**Task requirements**:
A word-for-word copy of the listing is required, and it must contain no pictures.

**Given information**:
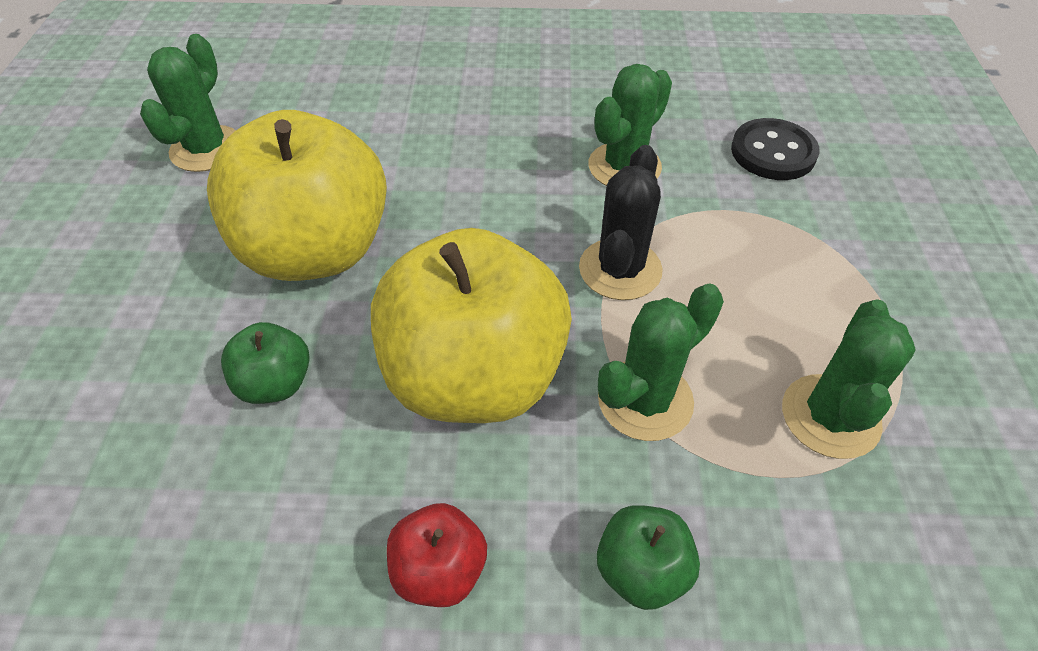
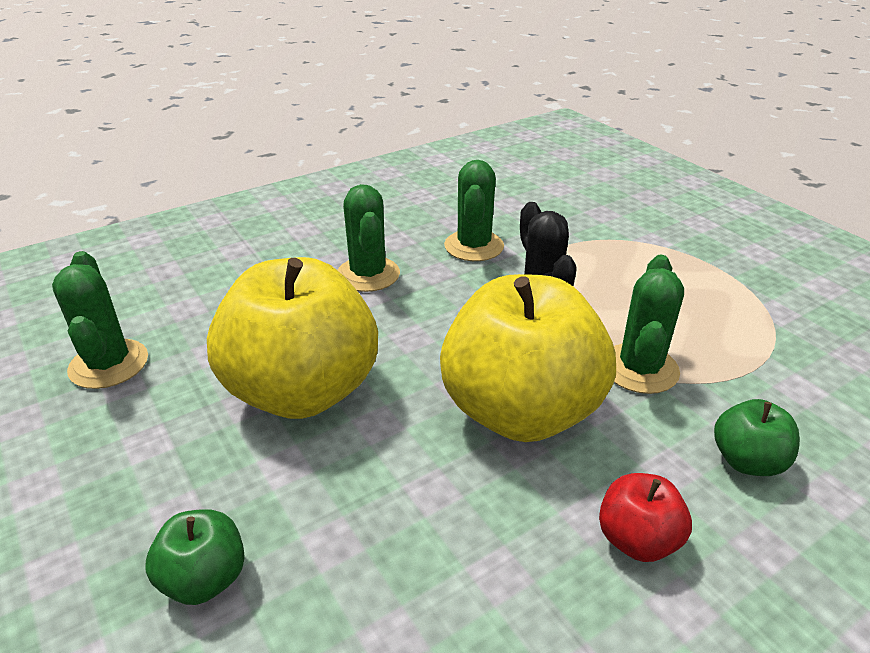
camera: 35 degrees left, 15 degrees down
(275, 383) = (375, 496): green apple -> green apple (205, 578)
(773, 152) = (554, 205): black button -> none
(830, 416) = (741, 326): green cactus -> green cactus (368, 274)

**Solution for this problem**:
camera: 35 degrees left, 15 degrees down
(275, 383) = (375, 496): green apple -> green apple (205, 578)
(773, 152) = (554, 205): black button -> none
(830, 416) = (741, 326): green cactus -> green cactus (368, 274)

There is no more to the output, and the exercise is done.